■ EXERCISE REQUIREMENTS
Gather, from the data below, each line in which the word "BUTTON" occurs.

■ INPUT RECORDS
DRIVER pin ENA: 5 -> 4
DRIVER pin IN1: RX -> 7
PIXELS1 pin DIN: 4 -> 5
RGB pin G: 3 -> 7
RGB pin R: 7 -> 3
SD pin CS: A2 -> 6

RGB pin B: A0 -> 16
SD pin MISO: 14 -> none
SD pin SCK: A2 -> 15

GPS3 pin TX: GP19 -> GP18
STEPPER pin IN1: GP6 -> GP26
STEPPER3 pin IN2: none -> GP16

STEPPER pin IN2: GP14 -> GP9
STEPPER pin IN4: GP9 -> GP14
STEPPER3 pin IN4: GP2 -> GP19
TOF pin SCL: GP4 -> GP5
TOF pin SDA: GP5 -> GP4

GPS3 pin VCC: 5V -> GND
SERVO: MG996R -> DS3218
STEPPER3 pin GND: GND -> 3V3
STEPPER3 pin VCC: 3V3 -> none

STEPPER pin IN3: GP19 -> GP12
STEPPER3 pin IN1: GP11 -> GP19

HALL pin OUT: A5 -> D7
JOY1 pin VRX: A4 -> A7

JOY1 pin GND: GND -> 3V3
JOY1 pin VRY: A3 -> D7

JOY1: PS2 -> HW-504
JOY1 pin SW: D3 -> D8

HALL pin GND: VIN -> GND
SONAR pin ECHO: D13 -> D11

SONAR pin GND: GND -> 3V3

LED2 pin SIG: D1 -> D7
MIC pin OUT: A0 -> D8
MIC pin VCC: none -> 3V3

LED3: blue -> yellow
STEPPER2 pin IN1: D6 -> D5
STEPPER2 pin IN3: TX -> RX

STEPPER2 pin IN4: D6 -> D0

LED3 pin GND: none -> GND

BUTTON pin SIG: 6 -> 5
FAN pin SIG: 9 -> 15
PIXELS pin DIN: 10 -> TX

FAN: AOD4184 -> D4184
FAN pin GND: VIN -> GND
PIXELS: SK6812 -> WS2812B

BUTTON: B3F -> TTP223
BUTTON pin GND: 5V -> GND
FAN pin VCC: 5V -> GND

■ RESULT OF THE EXERCISE
BUTTON pin SIG: 6 -> 5
BUTTON: B3F -> TTP223
BUTTON pin GND: 5V -> GND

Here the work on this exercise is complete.